- [TASK]:
Write out word for word the lines below, from the line with "blue cross at" up to and including the line with "gray line: moved". Leave the pictures out.

- [THE DATA]:

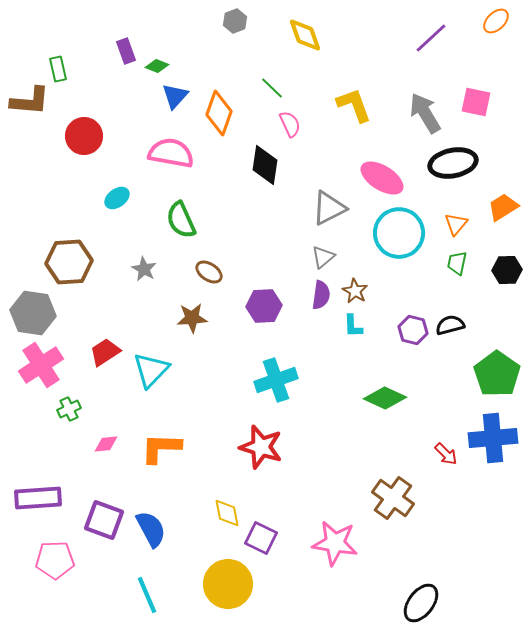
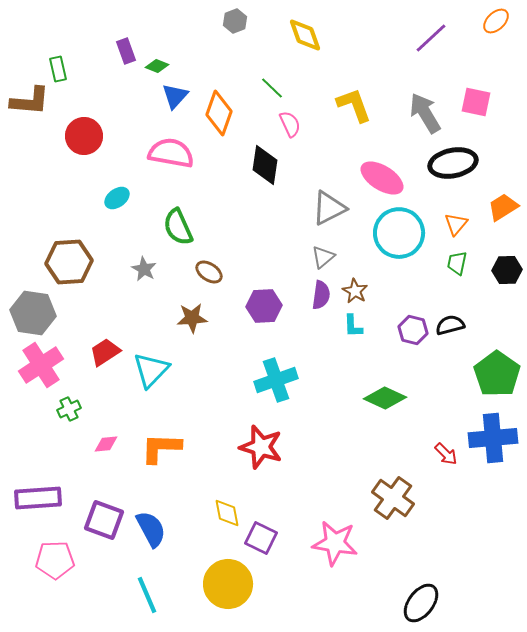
green semicircle at (181, 220): moved 3 px left, 7 px down
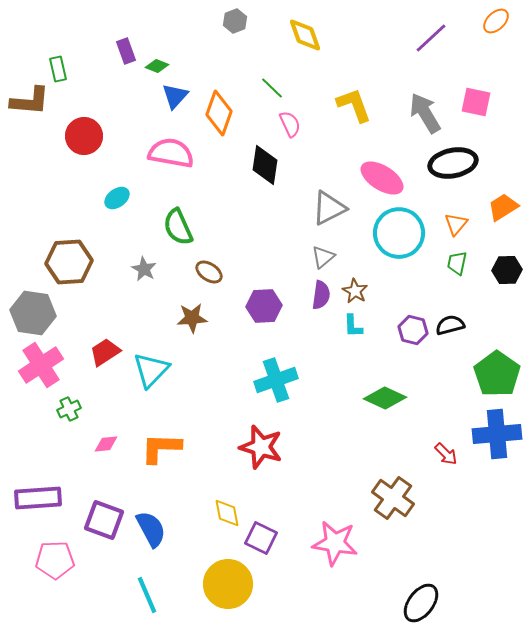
blue cross at (493, 438): moved 4 px right, 4 px up
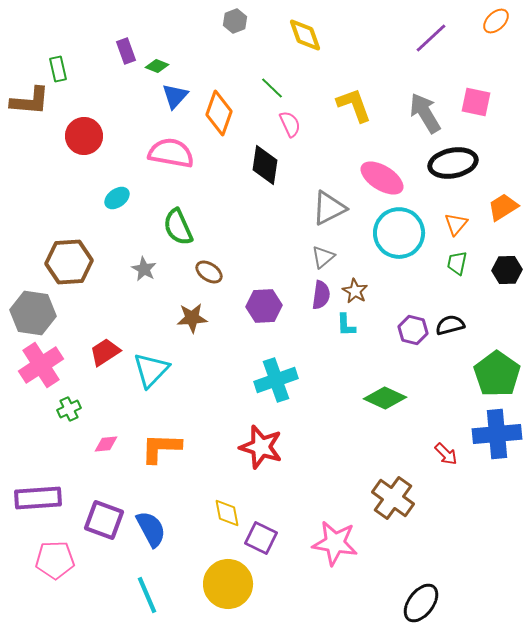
cyan L-shape at (353, 326): moved 7 px left, 1 px up
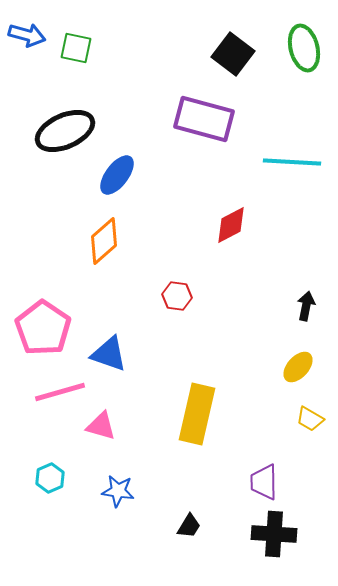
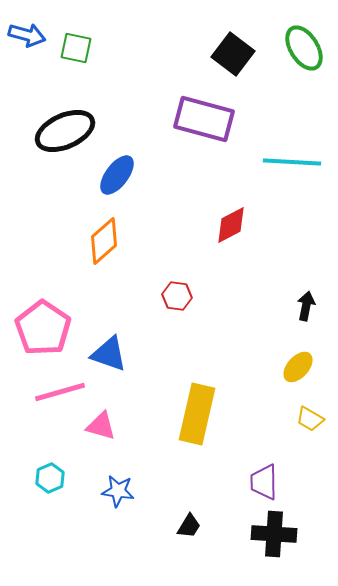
green ellipse: rotated 18 degrees counterclockwise
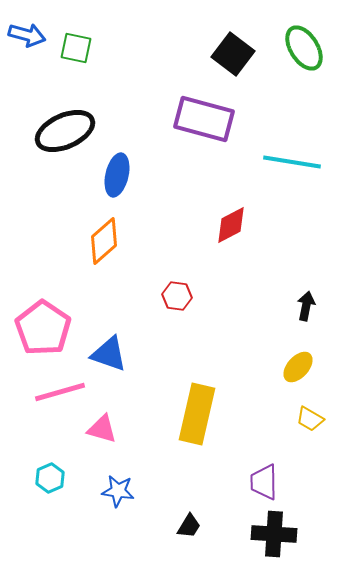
cyan line: rotated 6 degrees clockwise
blue ellipse: rotated 24 degrees counterclockwise
pink triangle: moved 1 px right, 3 px down
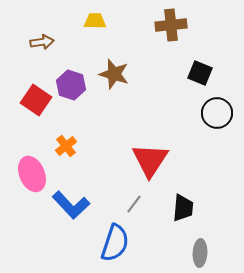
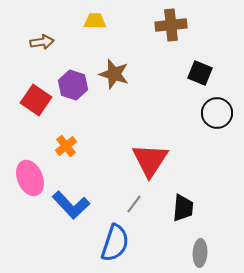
purple hexagon: moved 2 px right
pink ellipse: moved 2 px left, 4 px down
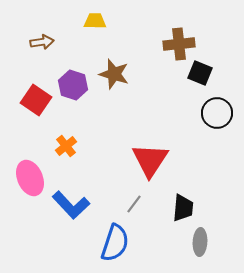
brown cross: moved 8 px right, 19 px down
gray ellipse: moved 11 px up
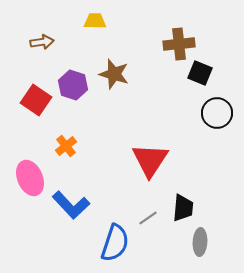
gray line: moved 14 px right, 14 px down; rotated 18 degrees clockwise
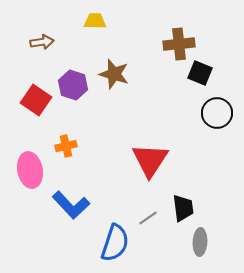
orange cross: rotated 25 degrees clockwise
pink ellipse: moved 8 px up; rotated 12 degrees clockwise
black trapezoid: rotated 12 degrees counterclockwise
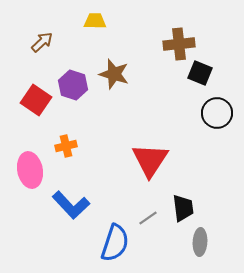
brown arrow: rotated 35 degrees counterclockwise
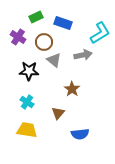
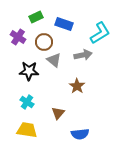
blue rectangle: moved 1 px right, 1 px down
brown star: moved 5 px right, 3 px up
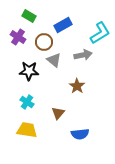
green rectangle: moved 7 px left, 1 px up; rotated 56 degrees clockwise
blue rectangle: moved 1 px left, 1 px down; rotated 48 degrees counterclockwise
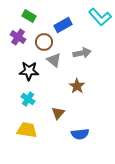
cyan L-shape: moved 16 px up; rotated 80 degrees clockwise
gray arrow: moved 1 px left, 2 px up
cyan cross: moved 1 px right, 3 px up
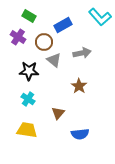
brown star: moved 2 px right
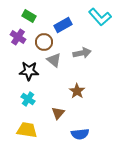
brown star: moved 2 px left, 5 px down
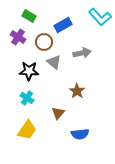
gray triangle: moved 2 px down
cyan cross: moved 1 px left, 1 px up
yellow trapezoid: rotated 115 degrees clockwise
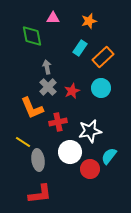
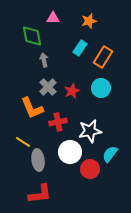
orange rectangle: rotated 15 degrees counterclockwise
gray arrow: moved 3 px left, 7 px up
cyan semicircle: moved 1 px right, 2 px up
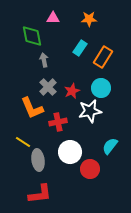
orange star: moved 2 px up; rotated 14 degrees clockwise
white star: moved 20 px up
cyan semicircle: moved 8 px up
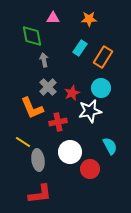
red star: moved 2 px down
cyan semicircle: rotated 114 degrees clockwise
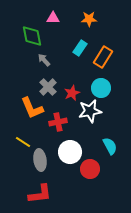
gray arrow: rotated 32 degrees counterclockwise
gray ellipse: moved 2 px right
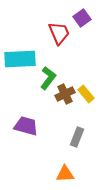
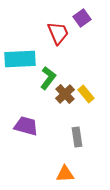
red trapezoid: moved 1 px left
brown cross: rotated 18 degrees counterclockwise
gray rectangle: rotated 30 degrees counterclockwise
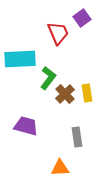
yellow rectangle: moved 1 px right, 1 px up; rotated 30 degrees clockwise
orange triangle: moved 5 px left, 6 px up
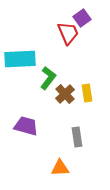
red trapezoid: moved 10 px right
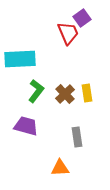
green L-shape: moved 12 px left, 13 px down
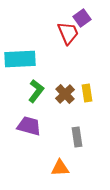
purple trapezoid: moved 3 px right
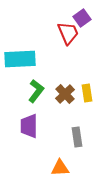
purple trapezoid: rotated 105 degrees counterclockwise
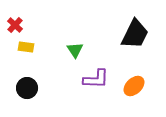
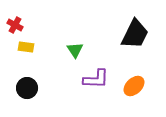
red cross: rotated 14 degrees counterclockwise
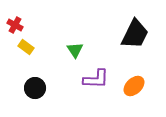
yellow rectangle: rotated 28 degrees clockwise
black circle: moved 8 px right
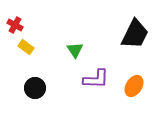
orange ellipse: rotated 15 degrees counterclockwise
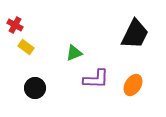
green triangle: moved 1 px left, 3 px down; rotated 42 degrees clockwise
orange ellipse: moved 1 px left, 1 px up
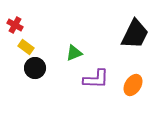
black circle: moved 20 px up
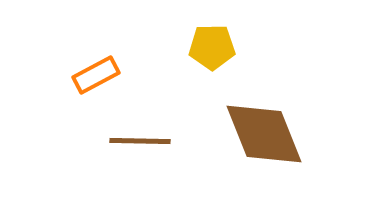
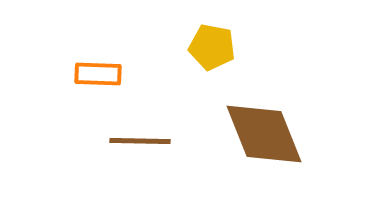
yellow pentagon: rotated 12 degrees clockwise
orange rectangle: moved 2 px right, 1 px up; rotated 30 degrees clockwise
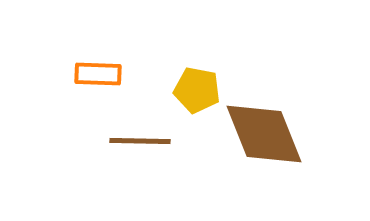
yellow pentagon: moved 15 px left, 43 px down
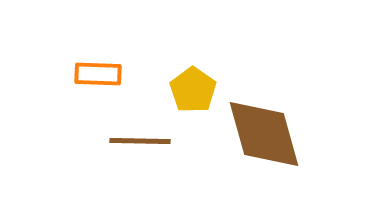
yellow pentagon: moved 4 px left; rotated 24 degrees clockwise
brown diamond: rotated 6 degrees clockwise
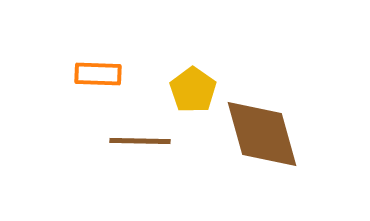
brown diamond: moved 2 px left
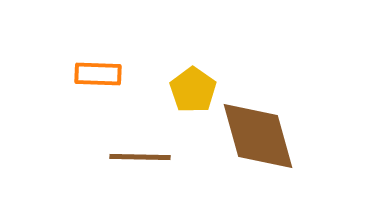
brown diamond: moved 4 px left, 2 px down
brown line: moved 16 px down
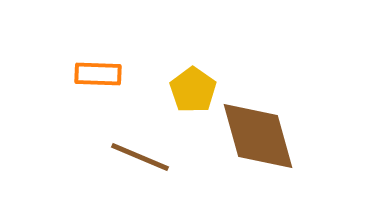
brown line: rotated 22 degrees clockwise
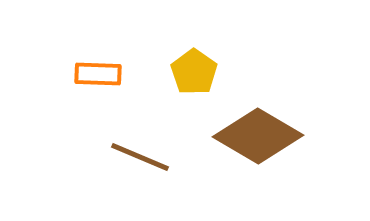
yellow pentagon: moved 1 px right, 18 px up
brown diamond: rotated 44 degrees counterclockwise
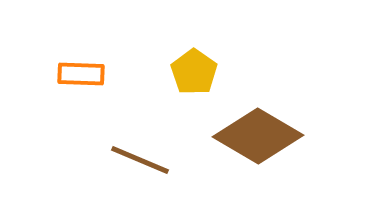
orange rectangle: moved 17 px left
brown line: moved 3 px down
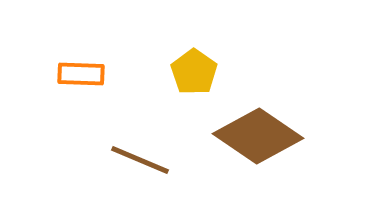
brown diamond: rotated 4 degrees clockwise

- [COMPLETED TASK]:
blue cross at (493, 438): moved 4 px right, 4 px up
cyan L-shape at (353, 326): moved 7 px left, 1 px up
green ellipse: rotated 18 degrees counterclockwise
cyan line: rotated 6 degrees clockwise
blue ellipse: rotated 24 degrees counterclockwise
pink triangle: moved 1 px right, 3 px down
purple hexagon: moved 2 px right
pink ellipse: moved 2 px left, 4 px down
brown cross: moved 8 px right, 19 px down
gray ellipse: moved 11 px up
gray line: moved 14 px right, 14 px down; rotated 18 degrees clockwise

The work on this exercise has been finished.